Give back the full data, unchanged and complete.

** Opening Record set block **

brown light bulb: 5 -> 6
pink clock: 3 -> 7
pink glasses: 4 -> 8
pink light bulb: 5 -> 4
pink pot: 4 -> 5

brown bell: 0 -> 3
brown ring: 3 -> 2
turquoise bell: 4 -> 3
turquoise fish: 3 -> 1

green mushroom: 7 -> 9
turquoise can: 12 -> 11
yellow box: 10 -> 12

** Closing Record set block **

== Written answer ==
brown light bulb: 5 -> 6
pink clock: 3 -> 7
pink glasses: 4 -> 8
pink light bulb: 5 -> 4
pink pot: 4 -> 5

brown bell: 0 -> 3
brown ring: 3 -> 2
turquoise bell: 4 -> 3
turquoise fish: 3 -> 1

green mushroom: 7 -> 9
turquoise can: 12 -> 11
yellow box: 10 -> 12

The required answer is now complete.